Segment Start: Source material

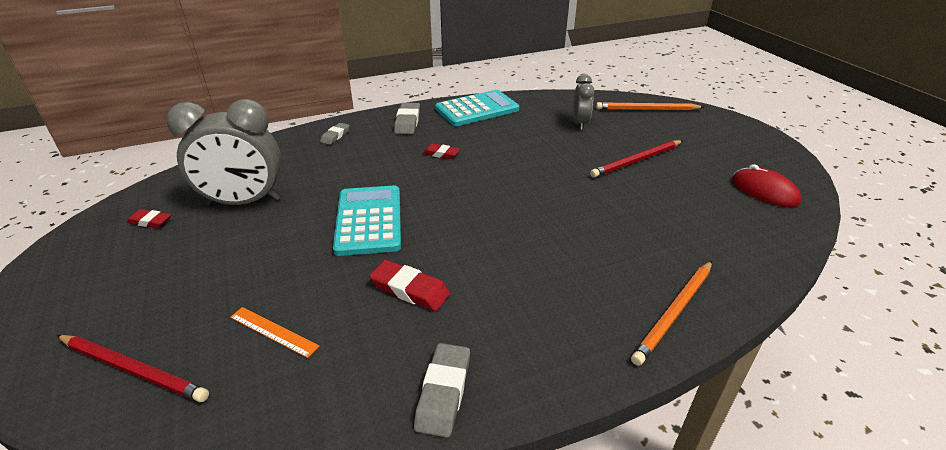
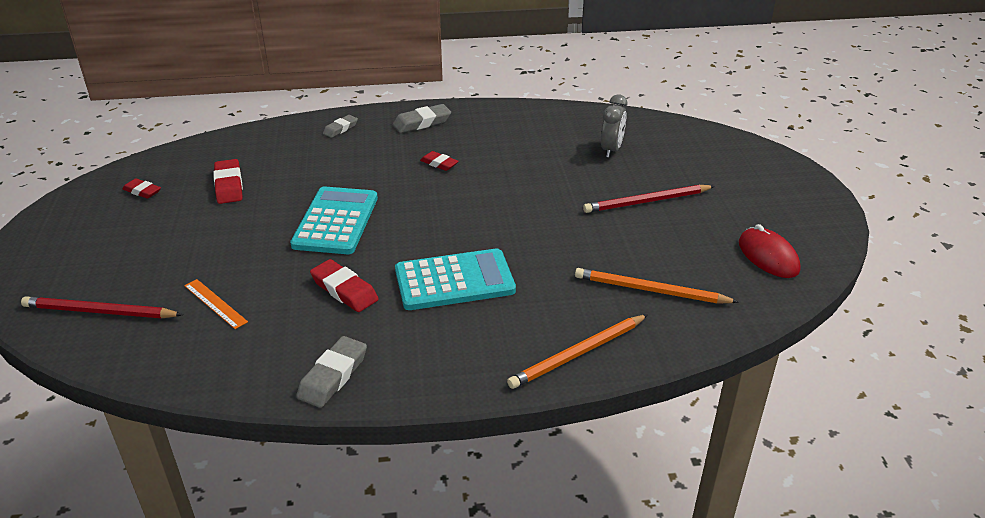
camera: 15 degrees right, 0 degrees up
(133, 369) = (99, 312): red pencil -> red pencil turned 150 degrees clockwise
(244, 202) = (229, 185): grey clock -> red eraser
(407, 122) = (422, 123): grey eraser -> grey eraser turned 45 degrees clockwise
(477, 109) = (505, 117): turquoise calculator -> turquoise calculator (454, 281)
(646, 109) = (702, 143): orange pencil -> orange pencil (650, 290)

Segment End: Source material

What you need to do: When you set down the records above, copy every line exactly and exclude the pictures.

Output:
camera: 15 degrees right, 0 degrees up
(133, 369) = (99, 312): red pencil -> red pencil turned 150 degrees clockwise
(244, 202) = (229, 185): grey clock -> red eraser
(407, 122) = (422, 123): grey eraser -> grey eraser turned 45 degrees clockwise
(477, 109) = (505, 117): turquoise calculator -> turquoise calculator (454, 281)
(646, 109) = (702, 143): orange pencil -> orange pencil (650, 290)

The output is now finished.